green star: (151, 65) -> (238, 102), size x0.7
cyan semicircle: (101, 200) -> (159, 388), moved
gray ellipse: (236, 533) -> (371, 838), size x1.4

...

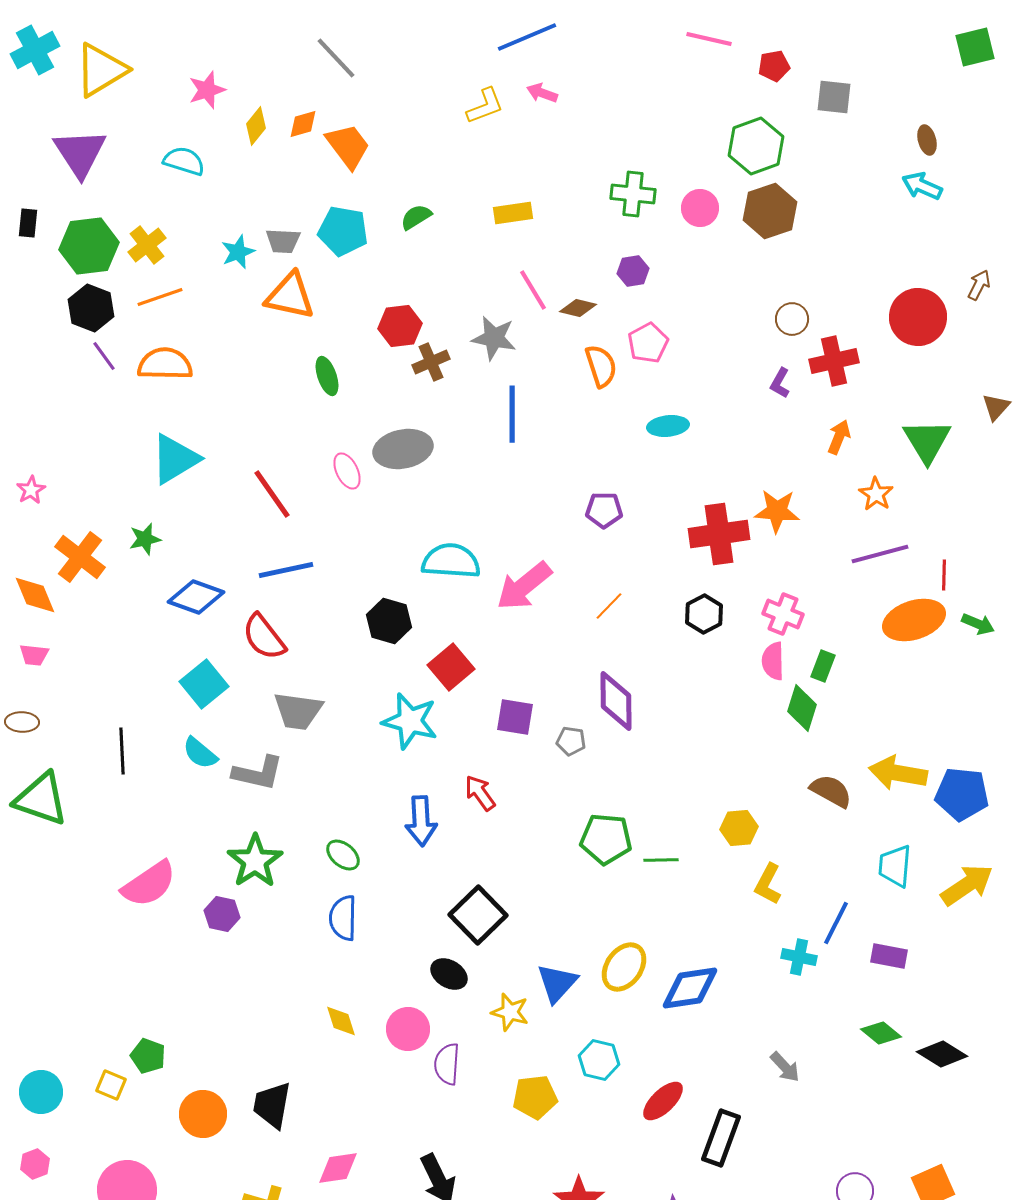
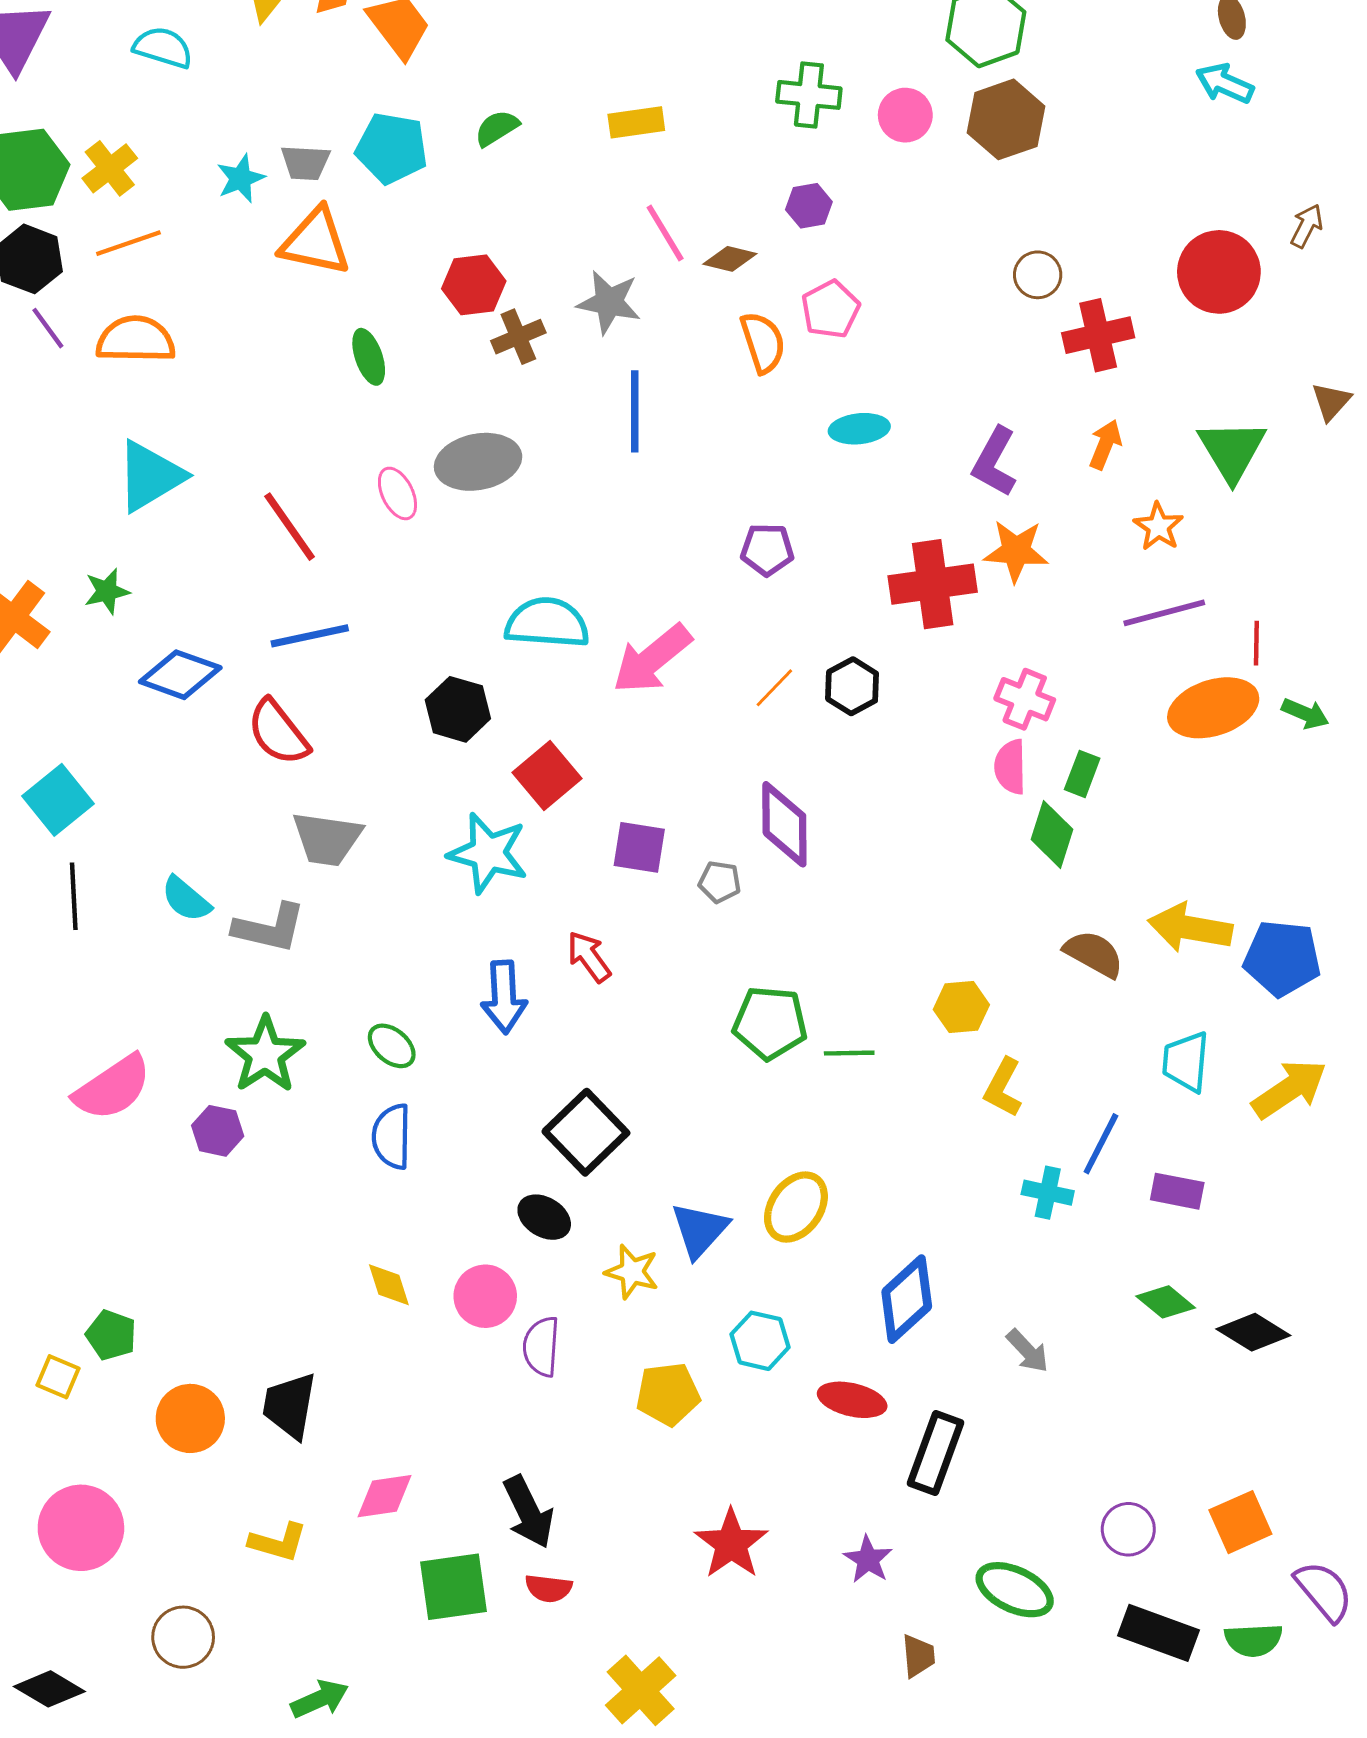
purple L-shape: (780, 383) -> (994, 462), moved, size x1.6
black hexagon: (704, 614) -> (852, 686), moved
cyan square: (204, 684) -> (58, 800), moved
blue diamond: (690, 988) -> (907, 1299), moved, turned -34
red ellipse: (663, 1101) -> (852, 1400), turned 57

> Aim of the task
Look above for the line that contains "green star: (151, 65)". Starting there, transcribe every line exactly until you have copied the line that contains "gray ellipse: (236, 533)".

> Response
green star: (151, 65) -> (238, 102), size x0.7
cyan semicircle: (101, 200) -> (159, 388), moved
gray ellipse: (236, 533) -> (371, 838), size x1.4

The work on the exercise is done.